## Structured diff data
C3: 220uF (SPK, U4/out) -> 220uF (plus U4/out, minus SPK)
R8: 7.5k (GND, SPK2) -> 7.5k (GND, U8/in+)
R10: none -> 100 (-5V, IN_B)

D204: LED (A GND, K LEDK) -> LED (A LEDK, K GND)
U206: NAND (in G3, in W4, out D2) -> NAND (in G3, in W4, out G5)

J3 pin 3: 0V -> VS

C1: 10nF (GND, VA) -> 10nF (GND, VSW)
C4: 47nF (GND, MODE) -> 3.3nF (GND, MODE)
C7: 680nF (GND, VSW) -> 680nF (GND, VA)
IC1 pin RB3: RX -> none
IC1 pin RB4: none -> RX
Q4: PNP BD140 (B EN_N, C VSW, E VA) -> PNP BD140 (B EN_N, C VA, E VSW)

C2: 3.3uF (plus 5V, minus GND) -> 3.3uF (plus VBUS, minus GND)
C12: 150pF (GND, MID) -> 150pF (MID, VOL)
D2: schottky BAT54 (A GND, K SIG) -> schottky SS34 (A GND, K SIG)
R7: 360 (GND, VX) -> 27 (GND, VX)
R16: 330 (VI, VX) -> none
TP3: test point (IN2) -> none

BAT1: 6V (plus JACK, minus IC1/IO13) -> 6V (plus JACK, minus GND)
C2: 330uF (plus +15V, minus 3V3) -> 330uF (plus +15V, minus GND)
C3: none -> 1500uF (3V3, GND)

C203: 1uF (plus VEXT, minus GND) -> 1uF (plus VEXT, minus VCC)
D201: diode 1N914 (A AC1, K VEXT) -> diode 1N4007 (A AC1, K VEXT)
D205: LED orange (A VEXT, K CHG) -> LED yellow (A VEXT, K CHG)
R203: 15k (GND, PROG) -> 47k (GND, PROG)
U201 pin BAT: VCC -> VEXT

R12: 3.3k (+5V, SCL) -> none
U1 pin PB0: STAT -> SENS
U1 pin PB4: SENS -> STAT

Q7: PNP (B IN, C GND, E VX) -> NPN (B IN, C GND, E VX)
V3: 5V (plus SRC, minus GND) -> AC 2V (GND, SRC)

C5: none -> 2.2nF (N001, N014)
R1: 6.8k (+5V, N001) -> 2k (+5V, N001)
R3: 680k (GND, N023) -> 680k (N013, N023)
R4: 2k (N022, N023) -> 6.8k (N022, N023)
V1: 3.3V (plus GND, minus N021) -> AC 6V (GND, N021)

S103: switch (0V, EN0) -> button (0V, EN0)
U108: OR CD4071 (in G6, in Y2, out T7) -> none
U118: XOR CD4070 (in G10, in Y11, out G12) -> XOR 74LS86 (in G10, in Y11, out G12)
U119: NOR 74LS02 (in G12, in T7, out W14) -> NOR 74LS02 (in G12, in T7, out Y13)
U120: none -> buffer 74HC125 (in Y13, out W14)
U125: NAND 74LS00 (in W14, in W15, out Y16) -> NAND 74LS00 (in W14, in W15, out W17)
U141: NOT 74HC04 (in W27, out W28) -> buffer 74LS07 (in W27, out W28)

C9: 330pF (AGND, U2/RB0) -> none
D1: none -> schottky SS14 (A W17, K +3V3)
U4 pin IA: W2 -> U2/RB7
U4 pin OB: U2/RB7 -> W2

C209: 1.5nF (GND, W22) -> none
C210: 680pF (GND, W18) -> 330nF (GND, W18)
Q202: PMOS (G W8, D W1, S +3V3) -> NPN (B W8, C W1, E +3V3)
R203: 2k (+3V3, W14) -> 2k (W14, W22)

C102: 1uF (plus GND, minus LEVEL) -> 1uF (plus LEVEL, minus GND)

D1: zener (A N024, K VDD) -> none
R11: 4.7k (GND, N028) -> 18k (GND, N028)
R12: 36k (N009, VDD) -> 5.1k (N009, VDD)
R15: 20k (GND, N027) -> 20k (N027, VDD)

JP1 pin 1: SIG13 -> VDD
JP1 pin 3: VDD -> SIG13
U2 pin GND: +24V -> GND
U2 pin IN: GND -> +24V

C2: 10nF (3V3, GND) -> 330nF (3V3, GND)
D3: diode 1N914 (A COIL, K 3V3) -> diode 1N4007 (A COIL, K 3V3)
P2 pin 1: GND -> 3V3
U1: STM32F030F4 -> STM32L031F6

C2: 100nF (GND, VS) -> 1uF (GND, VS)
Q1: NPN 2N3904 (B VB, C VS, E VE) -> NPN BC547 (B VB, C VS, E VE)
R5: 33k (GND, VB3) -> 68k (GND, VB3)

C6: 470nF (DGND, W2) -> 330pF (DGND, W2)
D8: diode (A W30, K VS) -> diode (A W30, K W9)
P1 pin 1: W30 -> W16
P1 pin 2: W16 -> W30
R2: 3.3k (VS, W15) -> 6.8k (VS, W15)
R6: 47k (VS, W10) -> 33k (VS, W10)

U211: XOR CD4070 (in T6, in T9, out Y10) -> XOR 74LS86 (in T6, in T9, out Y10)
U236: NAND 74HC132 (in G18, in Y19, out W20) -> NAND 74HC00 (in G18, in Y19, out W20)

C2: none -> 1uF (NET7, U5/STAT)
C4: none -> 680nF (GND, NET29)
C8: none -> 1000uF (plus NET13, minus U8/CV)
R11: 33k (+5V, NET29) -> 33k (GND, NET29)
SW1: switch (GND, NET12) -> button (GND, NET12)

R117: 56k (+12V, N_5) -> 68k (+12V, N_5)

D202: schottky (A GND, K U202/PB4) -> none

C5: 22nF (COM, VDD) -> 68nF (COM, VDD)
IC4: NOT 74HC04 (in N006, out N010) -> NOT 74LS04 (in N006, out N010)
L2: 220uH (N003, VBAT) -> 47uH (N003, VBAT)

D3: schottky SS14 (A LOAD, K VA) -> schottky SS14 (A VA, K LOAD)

## What you are asked to do
From the line containing "SW1: switch (GND, NET12)" to the final line of the entries, print every line exactly and nothing else.

## Answer space
SW1: switch (GND, NET12) -> button (GND, NET12)

R117: 56k (+12V, N_5) -> 68k (+12V, N_5)

D202: schottky (A GND, K U202/PB4) -> none

C5: 22nF (COM, VDD) -> 68nF (COM, VDD)
IC4: NOT 74HC04 (in N006, out N010) -> NOT 74LS04 (in N006, out N010)
L2: 220uH (N003, VBAT) -> 47uH (N003, VBAT)

D3: schottky SS14 (A LOAD, K VA) -> schottky SS14 (A VA, K LOAD)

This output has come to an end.